Task brief - Could you please return each line of the data that has the word "piece"?

Supplied material -
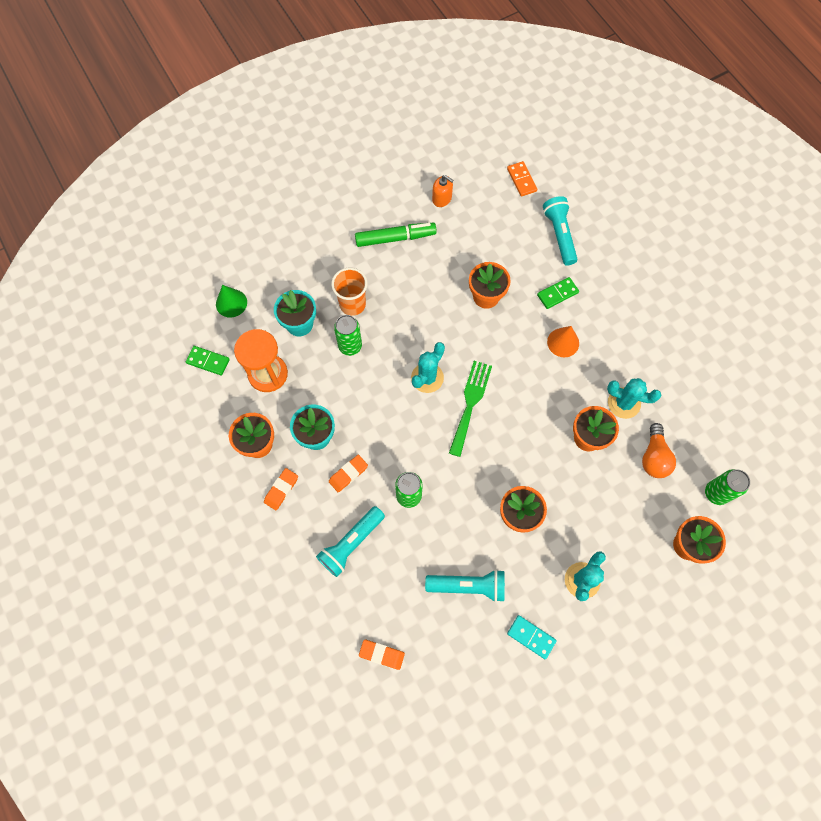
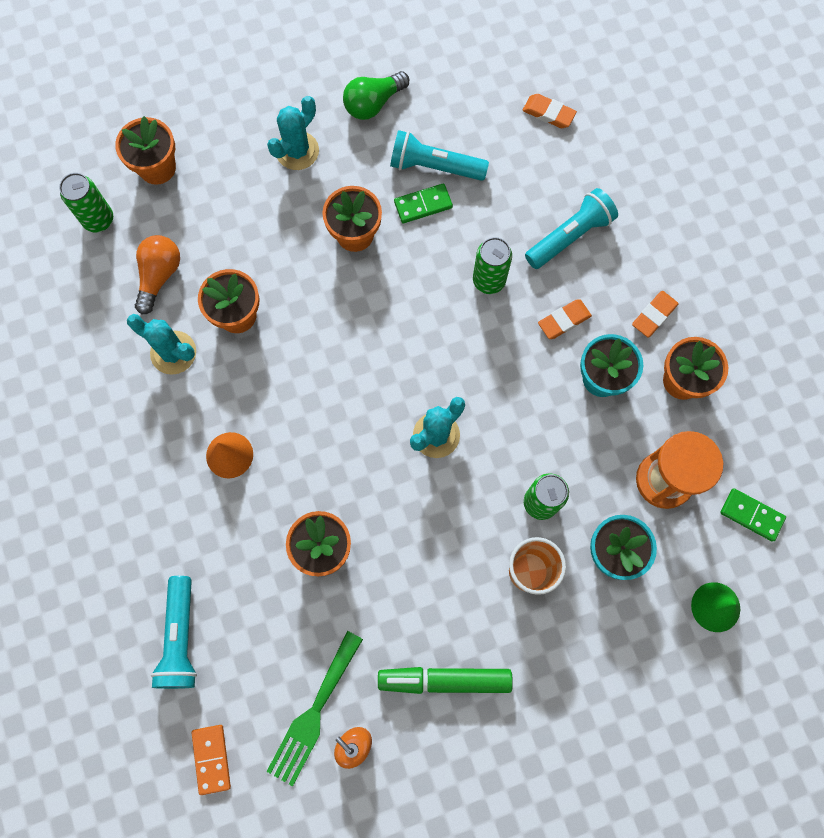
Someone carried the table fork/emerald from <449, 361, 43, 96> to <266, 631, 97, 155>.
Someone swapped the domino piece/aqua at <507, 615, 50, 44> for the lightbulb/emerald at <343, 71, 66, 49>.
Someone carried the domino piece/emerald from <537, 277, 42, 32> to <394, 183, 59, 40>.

Answer to this task -
Someone swapped the domino piece/aqua at <507, 615, 50, 44> for the lightbulb/emerald at <343, 71, 66, 49>.
Someone carried the domino piece/emerald from <537, 277, 42, 32> to <394, 183, 59, 40>.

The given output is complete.